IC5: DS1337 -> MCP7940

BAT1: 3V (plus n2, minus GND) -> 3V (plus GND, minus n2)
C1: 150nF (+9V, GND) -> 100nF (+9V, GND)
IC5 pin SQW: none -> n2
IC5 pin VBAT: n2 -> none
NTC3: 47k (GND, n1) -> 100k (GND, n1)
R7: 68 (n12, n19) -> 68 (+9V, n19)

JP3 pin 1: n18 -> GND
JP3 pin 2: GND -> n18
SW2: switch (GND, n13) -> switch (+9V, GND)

· · · ·

- TASK PROMPT: Extract every line from the one containing "BAT1: 3V (plus" to the end of the entries, including both of those lines, exactly as given and with nothing added.

- YOUR SOLUTION:
BAT1: 3V (plus n2, minus GND) -> 3V (plus GND, minus n2)
C1: 150nF (+9V, GND) -> 100nF (+9V, GND)
IC5 pin SQW: none -> n2
IC5 pin VBAT: n2 -> none
NTC3: 47k (GND, n1) -> 100k (GND, n1)
R7: 68 (n12, n19) -> 68 (+9V, n19)

JP3 pin 1: n18 -> GND
JP3 pin 2: GND -> n18
SW2: switch (GND, n13) -> switch (+9V, GND)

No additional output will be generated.